■ WHAT TO DO ■
Find the lines below that include the word "ridovik" and report how many there are, with no other text.

****

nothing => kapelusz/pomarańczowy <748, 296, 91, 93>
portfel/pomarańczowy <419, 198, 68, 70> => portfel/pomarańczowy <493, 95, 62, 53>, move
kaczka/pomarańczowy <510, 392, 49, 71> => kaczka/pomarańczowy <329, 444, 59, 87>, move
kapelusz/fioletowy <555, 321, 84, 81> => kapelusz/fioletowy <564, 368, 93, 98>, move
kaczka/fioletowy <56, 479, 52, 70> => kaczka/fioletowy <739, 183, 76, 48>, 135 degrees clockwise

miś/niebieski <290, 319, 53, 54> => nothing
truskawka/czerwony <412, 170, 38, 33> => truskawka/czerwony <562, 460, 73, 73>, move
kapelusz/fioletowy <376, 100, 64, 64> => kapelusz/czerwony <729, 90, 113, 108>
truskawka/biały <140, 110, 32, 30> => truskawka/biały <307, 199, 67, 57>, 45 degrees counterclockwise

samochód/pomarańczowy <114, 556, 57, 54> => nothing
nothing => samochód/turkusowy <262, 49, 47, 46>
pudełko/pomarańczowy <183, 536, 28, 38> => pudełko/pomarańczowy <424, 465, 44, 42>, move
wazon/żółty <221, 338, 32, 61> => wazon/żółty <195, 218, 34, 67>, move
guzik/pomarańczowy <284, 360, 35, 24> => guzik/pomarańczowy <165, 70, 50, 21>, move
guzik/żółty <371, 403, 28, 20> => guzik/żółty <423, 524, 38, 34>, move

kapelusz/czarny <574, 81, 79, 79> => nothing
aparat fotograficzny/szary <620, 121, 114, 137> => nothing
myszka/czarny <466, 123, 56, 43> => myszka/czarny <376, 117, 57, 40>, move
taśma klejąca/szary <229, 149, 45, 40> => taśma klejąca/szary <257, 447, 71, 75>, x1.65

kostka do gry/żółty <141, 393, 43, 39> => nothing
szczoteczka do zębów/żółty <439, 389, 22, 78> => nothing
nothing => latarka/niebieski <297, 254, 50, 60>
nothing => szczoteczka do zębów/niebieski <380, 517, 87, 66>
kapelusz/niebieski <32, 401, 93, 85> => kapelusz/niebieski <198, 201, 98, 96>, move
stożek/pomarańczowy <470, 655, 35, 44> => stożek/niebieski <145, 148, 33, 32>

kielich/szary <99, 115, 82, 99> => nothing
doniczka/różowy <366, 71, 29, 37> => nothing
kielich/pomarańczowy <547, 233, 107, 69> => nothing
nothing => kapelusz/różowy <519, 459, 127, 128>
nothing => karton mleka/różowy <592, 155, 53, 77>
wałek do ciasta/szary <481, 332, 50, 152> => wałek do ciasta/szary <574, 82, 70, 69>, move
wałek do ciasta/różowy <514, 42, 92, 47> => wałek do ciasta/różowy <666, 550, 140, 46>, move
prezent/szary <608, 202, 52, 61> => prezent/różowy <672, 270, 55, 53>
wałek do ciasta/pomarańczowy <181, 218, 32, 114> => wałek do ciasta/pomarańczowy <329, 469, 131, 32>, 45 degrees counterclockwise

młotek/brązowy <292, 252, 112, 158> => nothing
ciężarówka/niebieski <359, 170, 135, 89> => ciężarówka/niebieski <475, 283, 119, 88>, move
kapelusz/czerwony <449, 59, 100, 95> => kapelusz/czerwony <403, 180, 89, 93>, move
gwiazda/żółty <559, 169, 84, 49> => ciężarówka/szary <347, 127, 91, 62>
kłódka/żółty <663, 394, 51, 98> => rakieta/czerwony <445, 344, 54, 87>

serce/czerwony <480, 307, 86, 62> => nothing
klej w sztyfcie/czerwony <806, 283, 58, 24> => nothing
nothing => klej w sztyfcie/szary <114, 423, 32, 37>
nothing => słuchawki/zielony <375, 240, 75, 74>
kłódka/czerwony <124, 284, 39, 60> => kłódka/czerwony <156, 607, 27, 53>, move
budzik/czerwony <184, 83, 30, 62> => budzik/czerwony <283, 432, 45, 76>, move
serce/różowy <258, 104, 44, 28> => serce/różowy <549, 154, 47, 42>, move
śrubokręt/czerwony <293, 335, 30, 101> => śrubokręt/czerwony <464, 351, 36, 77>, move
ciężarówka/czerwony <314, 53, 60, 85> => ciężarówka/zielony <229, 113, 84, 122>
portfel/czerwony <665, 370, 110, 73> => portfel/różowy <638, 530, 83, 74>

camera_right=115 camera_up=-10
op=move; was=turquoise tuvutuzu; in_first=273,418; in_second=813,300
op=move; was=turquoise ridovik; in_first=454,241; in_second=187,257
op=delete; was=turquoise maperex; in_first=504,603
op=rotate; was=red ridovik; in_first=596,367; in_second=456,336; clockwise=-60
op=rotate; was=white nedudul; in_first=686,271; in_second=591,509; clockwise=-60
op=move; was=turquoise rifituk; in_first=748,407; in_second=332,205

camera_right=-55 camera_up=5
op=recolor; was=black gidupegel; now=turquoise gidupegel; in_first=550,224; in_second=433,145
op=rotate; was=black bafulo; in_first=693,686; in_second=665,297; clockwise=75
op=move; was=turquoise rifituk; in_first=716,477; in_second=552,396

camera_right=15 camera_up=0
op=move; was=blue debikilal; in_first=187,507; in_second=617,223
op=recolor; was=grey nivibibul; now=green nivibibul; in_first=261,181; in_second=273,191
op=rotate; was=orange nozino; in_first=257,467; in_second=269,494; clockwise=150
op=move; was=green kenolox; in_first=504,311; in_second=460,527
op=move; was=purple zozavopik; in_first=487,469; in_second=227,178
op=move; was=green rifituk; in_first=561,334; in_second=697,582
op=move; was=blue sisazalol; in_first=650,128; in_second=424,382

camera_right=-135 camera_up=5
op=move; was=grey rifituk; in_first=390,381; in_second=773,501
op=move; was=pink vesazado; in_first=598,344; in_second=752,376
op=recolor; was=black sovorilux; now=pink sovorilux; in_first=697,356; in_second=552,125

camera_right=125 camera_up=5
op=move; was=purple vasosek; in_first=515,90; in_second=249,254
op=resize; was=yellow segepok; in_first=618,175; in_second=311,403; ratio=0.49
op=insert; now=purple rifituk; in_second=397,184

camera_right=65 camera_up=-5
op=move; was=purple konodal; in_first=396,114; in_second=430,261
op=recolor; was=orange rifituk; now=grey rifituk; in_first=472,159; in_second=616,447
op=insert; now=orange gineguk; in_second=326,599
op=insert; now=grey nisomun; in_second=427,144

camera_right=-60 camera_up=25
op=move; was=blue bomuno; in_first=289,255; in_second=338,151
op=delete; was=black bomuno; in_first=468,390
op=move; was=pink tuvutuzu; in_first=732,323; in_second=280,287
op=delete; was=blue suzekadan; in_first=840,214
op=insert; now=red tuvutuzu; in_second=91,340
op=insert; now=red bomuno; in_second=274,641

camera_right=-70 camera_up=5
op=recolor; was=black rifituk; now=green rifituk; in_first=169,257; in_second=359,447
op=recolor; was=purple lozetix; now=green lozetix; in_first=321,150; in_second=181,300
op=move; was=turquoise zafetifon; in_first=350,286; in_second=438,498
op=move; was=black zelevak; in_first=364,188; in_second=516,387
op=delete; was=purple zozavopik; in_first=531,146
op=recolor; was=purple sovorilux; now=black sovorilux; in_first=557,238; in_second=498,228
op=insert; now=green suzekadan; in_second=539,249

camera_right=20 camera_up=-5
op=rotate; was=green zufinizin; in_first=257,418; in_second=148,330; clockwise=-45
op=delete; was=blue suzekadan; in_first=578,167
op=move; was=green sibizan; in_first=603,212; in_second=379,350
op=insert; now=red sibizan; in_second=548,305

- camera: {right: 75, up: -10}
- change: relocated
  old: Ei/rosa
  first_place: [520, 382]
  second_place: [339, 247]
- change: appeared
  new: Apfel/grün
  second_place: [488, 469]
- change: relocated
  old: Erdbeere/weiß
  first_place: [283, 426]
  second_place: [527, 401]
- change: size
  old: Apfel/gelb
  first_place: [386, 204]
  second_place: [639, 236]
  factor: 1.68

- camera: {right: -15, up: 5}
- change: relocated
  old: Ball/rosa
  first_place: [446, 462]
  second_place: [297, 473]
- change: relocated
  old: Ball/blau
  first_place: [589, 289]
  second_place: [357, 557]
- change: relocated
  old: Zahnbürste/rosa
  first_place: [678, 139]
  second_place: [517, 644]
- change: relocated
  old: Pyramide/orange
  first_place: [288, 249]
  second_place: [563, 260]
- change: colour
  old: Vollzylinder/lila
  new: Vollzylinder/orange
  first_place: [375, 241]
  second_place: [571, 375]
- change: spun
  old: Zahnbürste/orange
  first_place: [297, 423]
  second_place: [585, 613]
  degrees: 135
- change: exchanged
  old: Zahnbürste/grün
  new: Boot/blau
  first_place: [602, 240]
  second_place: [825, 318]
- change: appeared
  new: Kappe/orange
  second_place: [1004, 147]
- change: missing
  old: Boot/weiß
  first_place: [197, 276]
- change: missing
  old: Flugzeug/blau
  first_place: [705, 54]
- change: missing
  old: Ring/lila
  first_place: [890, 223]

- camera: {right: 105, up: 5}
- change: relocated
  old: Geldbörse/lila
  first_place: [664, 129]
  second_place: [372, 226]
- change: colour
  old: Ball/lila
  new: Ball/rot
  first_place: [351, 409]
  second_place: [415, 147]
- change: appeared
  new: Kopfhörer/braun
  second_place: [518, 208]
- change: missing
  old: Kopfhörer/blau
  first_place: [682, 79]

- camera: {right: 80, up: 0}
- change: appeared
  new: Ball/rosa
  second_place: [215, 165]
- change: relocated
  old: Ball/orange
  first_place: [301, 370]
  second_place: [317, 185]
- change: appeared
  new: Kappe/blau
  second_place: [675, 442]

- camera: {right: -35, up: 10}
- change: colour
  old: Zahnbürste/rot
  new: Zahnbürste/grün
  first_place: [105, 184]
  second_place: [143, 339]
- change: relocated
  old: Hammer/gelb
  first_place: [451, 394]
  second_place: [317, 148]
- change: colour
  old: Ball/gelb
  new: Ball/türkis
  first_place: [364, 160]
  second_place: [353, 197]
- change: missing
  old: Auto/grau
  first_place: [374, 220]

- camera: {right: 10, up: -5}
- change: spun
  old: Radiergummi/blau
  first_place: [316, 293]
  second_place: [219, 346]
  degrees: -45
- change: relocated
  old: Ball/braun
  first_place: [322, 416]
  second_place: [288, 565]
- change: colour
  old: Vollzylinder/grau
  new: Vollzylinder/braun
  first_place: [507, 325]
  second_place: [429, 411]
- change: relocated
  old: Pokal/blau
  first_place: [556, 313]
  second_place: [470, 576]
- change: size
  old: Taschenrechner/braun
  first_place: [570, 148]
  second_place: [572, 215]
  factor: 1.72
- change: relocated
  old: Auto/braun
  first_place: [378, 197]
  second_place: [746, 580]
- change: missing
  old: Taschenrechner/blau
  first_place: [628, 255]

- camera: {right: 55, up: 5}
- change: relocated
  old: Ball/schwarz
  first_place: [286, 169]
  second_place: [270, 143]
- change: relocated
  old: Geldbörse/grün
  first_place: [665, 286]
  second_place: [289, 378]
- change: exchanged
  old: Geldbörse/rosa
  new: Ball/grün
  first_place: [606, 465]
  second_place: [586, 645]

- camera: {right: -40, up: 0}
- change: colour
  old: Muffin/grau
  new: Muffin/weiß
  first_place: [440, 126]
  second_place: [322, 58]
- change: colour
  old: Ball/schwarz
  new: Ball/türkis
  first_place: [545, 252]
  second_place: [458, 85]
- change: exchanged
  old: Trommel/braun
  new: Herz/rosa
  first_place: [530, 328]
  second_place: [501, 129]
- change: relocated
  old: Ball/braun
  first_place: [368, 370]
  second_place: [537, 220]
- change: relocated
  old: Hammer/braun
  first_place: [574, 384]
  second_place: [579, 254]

****

■ SOLUTION TO THE PROBLEM ■
2